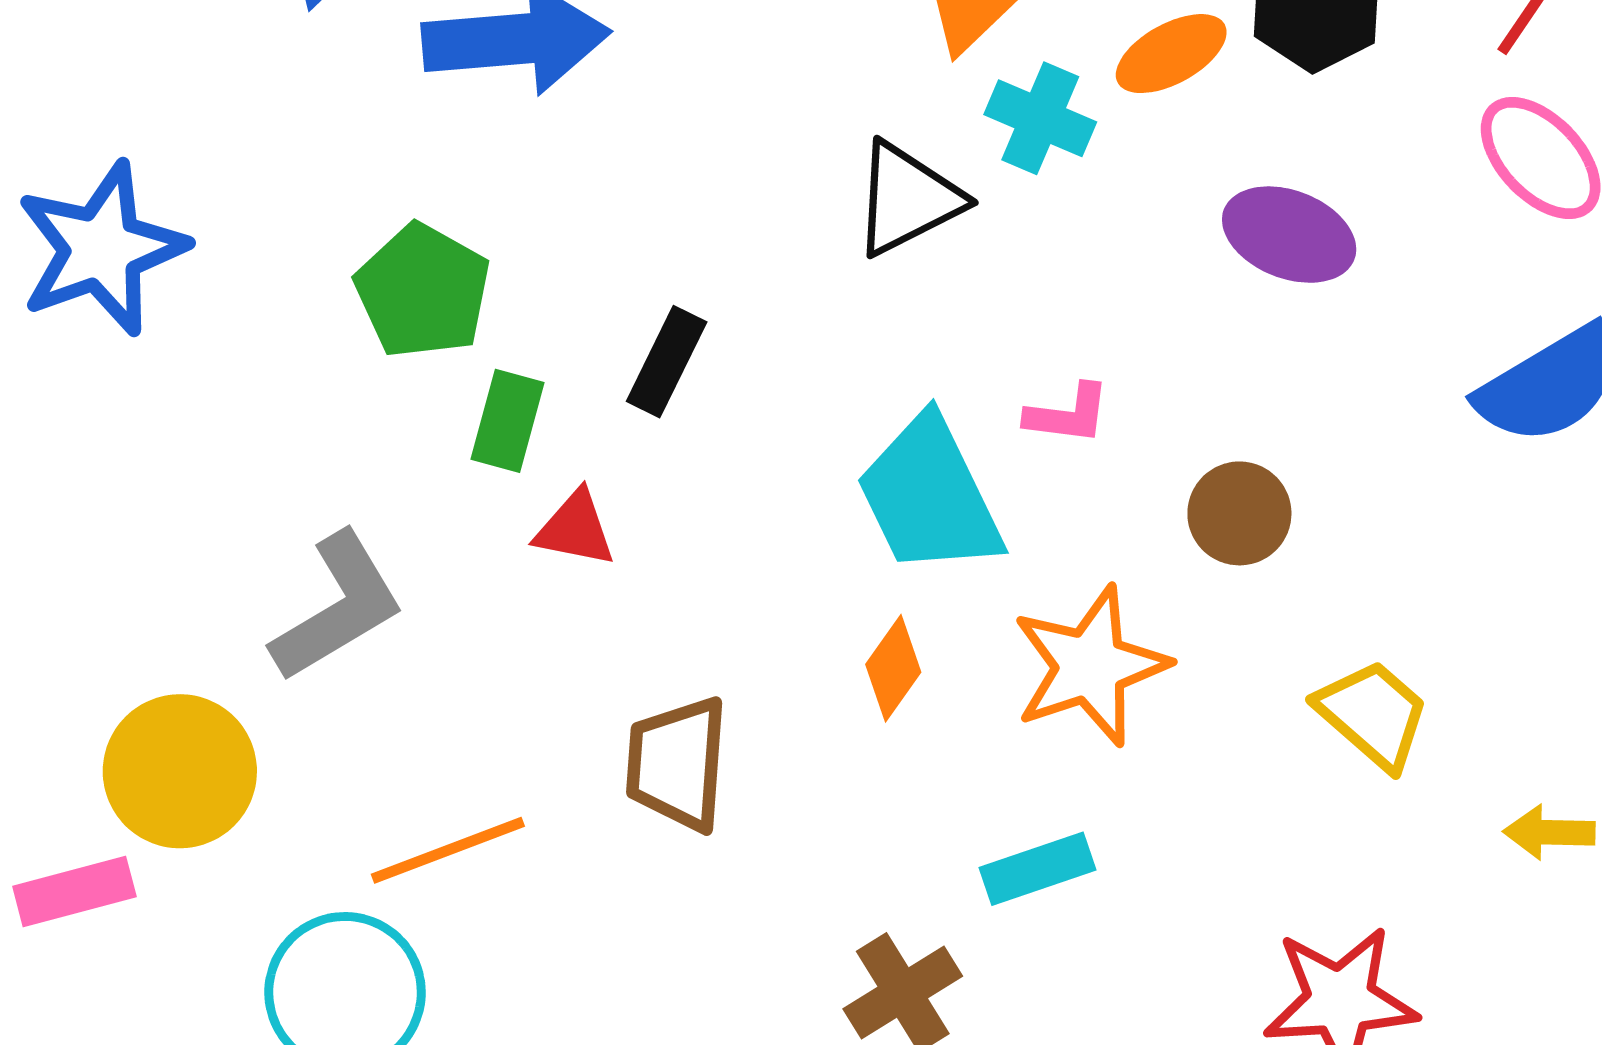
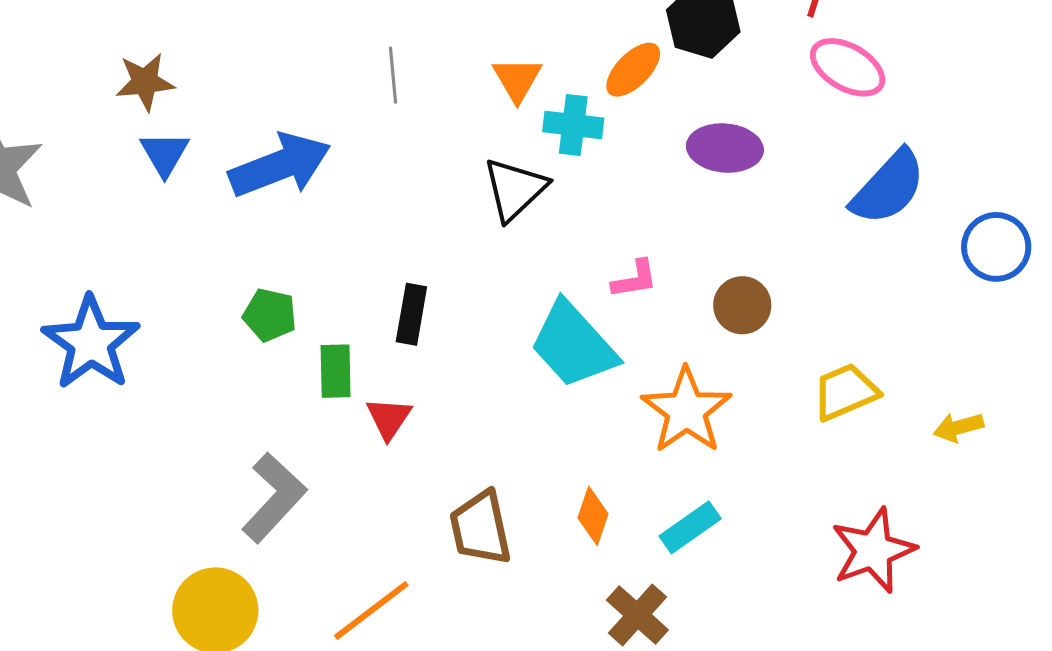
green pentagon: (423, 291) -> (270, 315), size x0.7
red triangle: (575, 529) -> (389, 418), turned -51
orange diamond: (893, 668) -> (593, 516), moved
yellow trapezoid: (1373, 714) -> (845, 392), turned -48

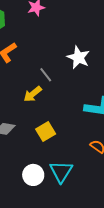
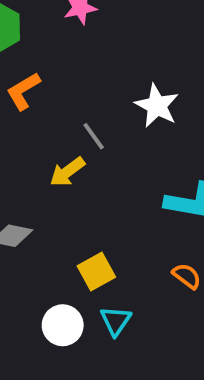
yellow square: (46, 131) -> (96, 272), moved
cyan triangle: (61, 172) -> (116, 321), size x0.7

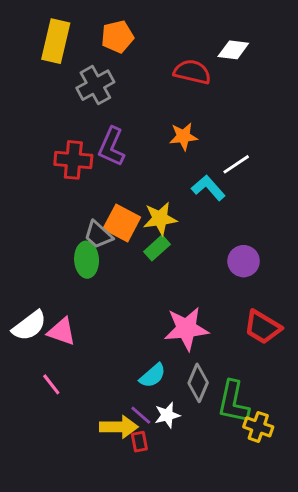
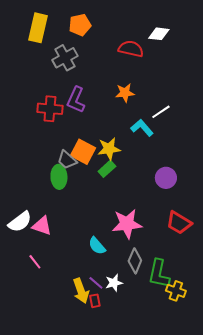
cyan semicircle: (153, 376) -> (97, 246), moved, turned 90
yellow arrow: (119, 427) -> (81, 291), turned 70

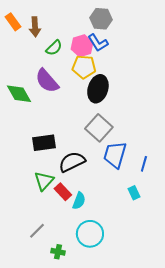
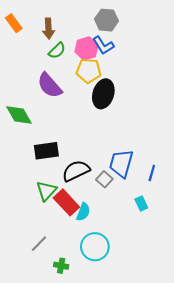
brown arrow: (35, 27) -> (48, 28), moved
green diamond: (19, 94) -> (19, 115), moved
gray square: (99, 128) -> (104, 179), moved, size x0.6
red rectangle: (63, 192) -> (66, 202), size x1.4

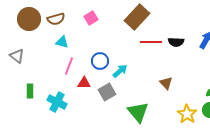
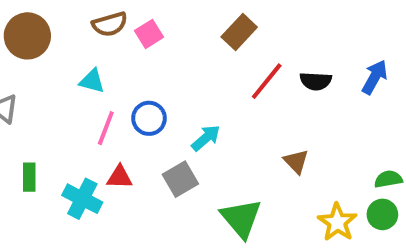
brown rectangle: (137, 17) -> (239, 32), size x0.7
brown semicircle: (56, 19) -> (110, 24), moved
red line: (151, 42) -> (267, 81), turned -50
blue circle: (100, 61) -> (149, 118), moved
red triangle: (84, 83) -> (120, 177), moved

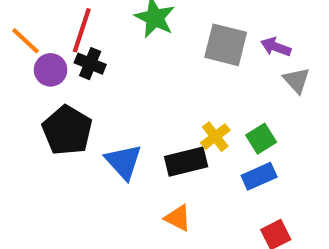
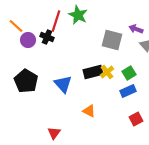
red line: (82, 30) -> (56, 21), moved
gray square: (226, 45) -> (112, 40), moved
black pentagon: (67, 130) -> (26, 81), moved
black rectangle: (186, 162) -> (93, 72), moved

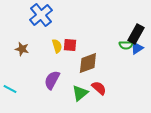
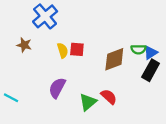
black rectangle: (136, 34) -> (151, 70), moved
brown star: (22, 49) -> (24, 45), moved
brown diamond: (88, 63) -> (114, 59), moved

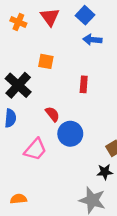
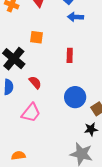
red semicircle: (52, 114) -> (35, 82), moved
blue circle: (70, 134) -> (75, 97), moved

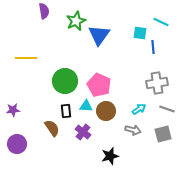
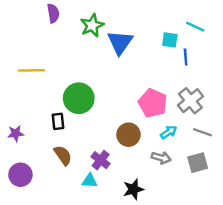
gray cross: (157, 83) -> (190, 101), turned -30
pink pentagon: (99, 85) -> (153, 103), moved
cyan triangle: (86, 106) -> (90, 181), moved
black rectangle: (66, 111) -> (58, 121), moved

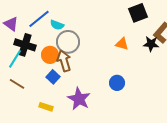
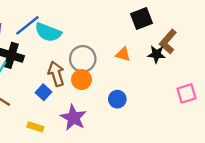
cyan semicircle: (57, 25) -> (48, 32), size x1.6
gray circle: (68, 42) -> (83, 59), moved
orange circle: (50, 55) -> (82, 80), moved

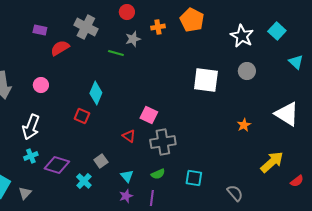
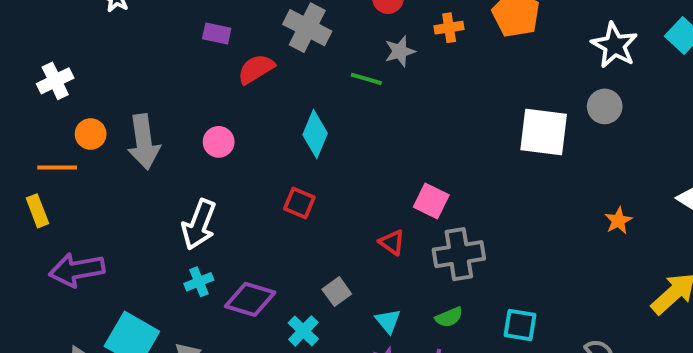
gray circle: (247, 71) -> (605, 106), moved
cyan diamond: (96, 93) -> (315, 134), moved

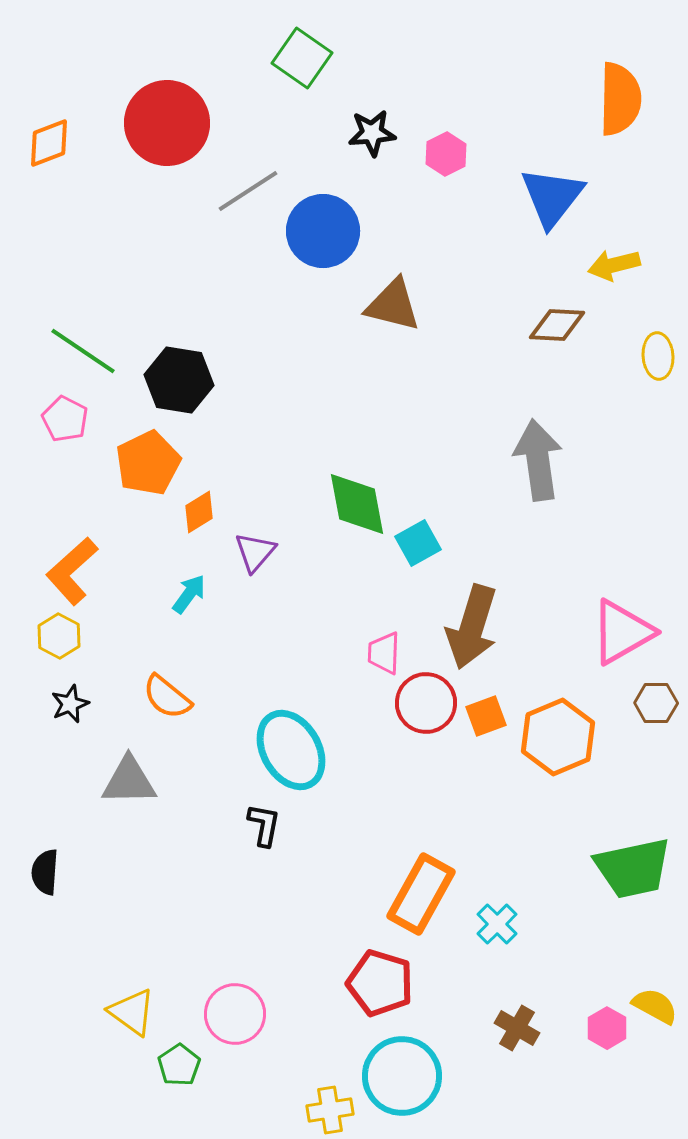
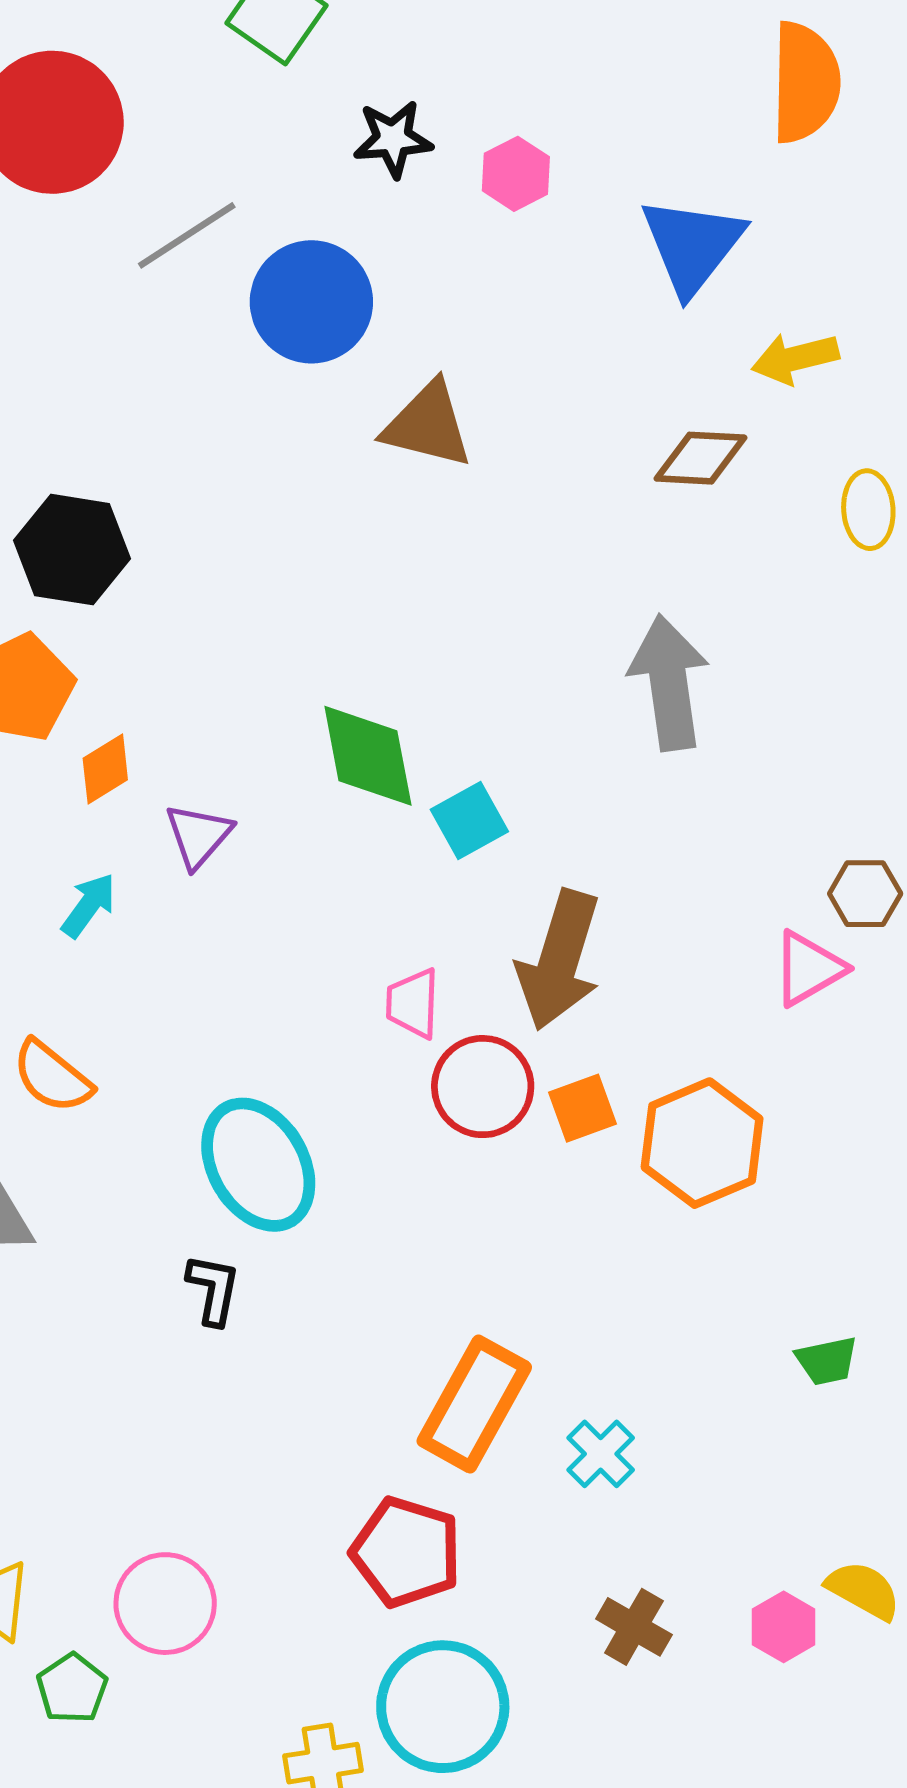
pink triangle: (622, 632) -> (809, 968), size x0.7
brown hexagon: (656, 703) -> (865, 894), moved
green trapezoid: (633, 868) -> (827, 1361), size x0.5

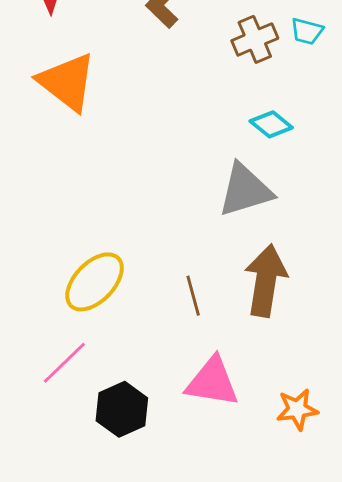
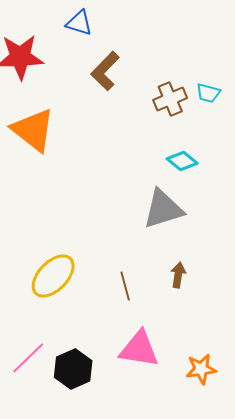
brown arrow: (266, 281) -> (178, 275), size x0.5
pink line: (64, 363) -> (28, 358), moved

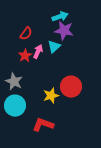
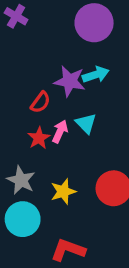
purple star: (64, 31) -> (70, 81), moved
cyan triangle: (54, 47) -> (86, 123), turned -32
yellow star: (51, 96) -> (63, 192), moved

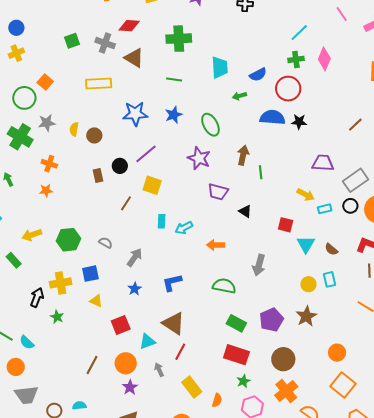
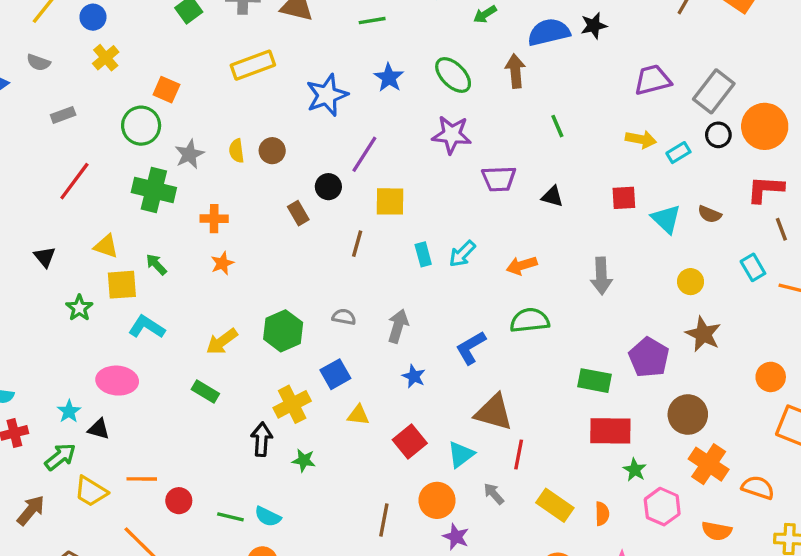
brown arrow: (243, 155) -> (515, 71), moved
cyan rectangle: (329, 279) -> (753, 267), moved
green semicircle: (224, 286) -> (530, 320), moved

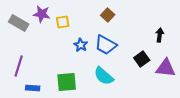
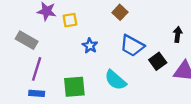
gray rectangle: (19, 23) -> (27, 40), moved
blue trapezoid: (106, 45) -> (132, 46), moved
purple line: (19, 66) -> (37, 69), moved

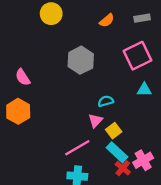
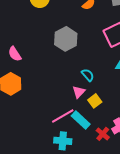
cyan semicircle: (106, 101) -> (88, 75), turned 64
cyan rectangle: (117, 152) -> (81, 120), moved

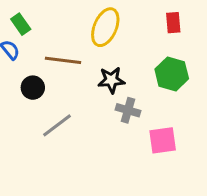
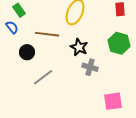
black star: (111, 80) -> (79, 47), turned 30
pink square: (163, 140) -> (113, 101), moved

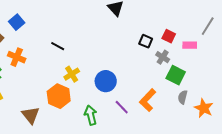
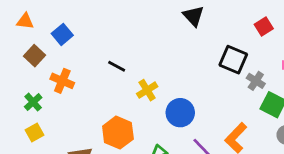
red square: (169, 36) -> (264, 27), moved, turned 32
black square: (146, 41) -> (233, 60), size x1.5
yellow cross: (72, 74) -> (147, 90), moved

◆ ◆ ◆ ◆ ◆

§ How to complete this task
Without changing a word, restate the listing above; the pictures stay out.

§ Worked solution
green pentagon: (423, 291) -> (270, 315), size x0.7
red triangle: (575, 529) -> (389, 418), turned -51
orange diamond: (893, 668) -> (593, 516), moved
yellow trapezoid: (1373, 714) -> (845, 392), turned -48

yellow square: (46, 131) -> (96, 272), moved
cyan triangle: (61, 172) -> (116, 321), size x0.7

cyan semicircle: (153, 376) -> (97, 246), moved, turned 90
yellow arrow: (119, 427) -> (81, 291), turned 70

brown arrow: (35, 27) -> (48, 28), moved
green diamond: (19, 94) -> (19, 115), moved
gray square: (99, 128) -> (104, 179), moved, size x0.6
red rectangle: (63, 192) -> (66, 202), size x1.4

brown rectangle: (137, 17) -> (239, 32), size x0.7
brown semicircle: (56, 19) -> (110, 24), moved
red line: (151, 42) -> (267, 81), turned -50
blue circle: (100, 61) -> (149, 118), moved
red triangle: (84, 83) -> (120, 177), moved

red line: (82, 30) -> (56, 21), moved
gray square: (226, 45) -> (112, 40), moved
black pentagon: (67, 130) -> (26, 81), moved
black rectangle: (186, 162) -> (93, 72), moved

black rectangle: (136, 34) -> (151, 70), moved
brown star: (22, 49) -> (24, 45), moved
brown diamond: (88, 63) -> (114, 59), moved

red semicircle: (52, 114) -> (35, 82), moved
blue circle: (70, 134) -> (75, 97), moved

gray cross: (157, 83) -> (190, 101), turned -30
pink pentagon: (99, 85) -> (153, 103), moved
cyan triangle: (86, 106) -> (90, 181), moved
black rectangle: (66, 111) -> (58, 121), moved

cyan semicircle: (57, 25) -> (48, 32), size x1.6
gray circle: (68, 42) -> (83, 59), moved
orange circle: (50, 55) -> (82, 80), moved

gray circle: (247, 71) -> (605, 106), moved
cyan diamond: (96, 93) -> (315, 134), moved

pink triangle: (622, 632) -> (809, 968), size x0.7
brown hexagon: (656, 703) -> (865, 894), moved
green trapezoid: (633, 868) -> (827, 1361), size x0.5

brown arrow: (266, 281) -> (178, 275), size x0.5
pink line: (64, 363) -> (28, 358), moved

purple star: (64, 31) -> (70, 81), moved
cyan triangle: (54, 47) -> (86, 123), turned -32
yellow star: (51, 96) -> (63, 192), moved

brown arrow: (243, 155) -> (515, 71), moved
cyan rectangle: (329, 279) -> (753, 267), moved
green semicircle: (224, 286) -> (530, 320), moved

gray rectangle: (19, 23) -> (27, 40), moved
blue trapezoid: (106, 45) -> (132, 46), moved
purple line: (19, 66) -> (37, 69), moved

cyan semicircle: (106, 101) -> (88, 75), turned 64
cyan rectangle: (117, 152) -> (81, 120), moved

black star: (111, 80) -> (79, 47), turned 30
pink square: (163, 140) -> (113, 101), moved

red square: (169, 36) -> (264, 27), moved, turned 32
black square: (146, 41) -> (233, 60), size x1.5
yellow cross: (72, 74) -> (147, 90), moved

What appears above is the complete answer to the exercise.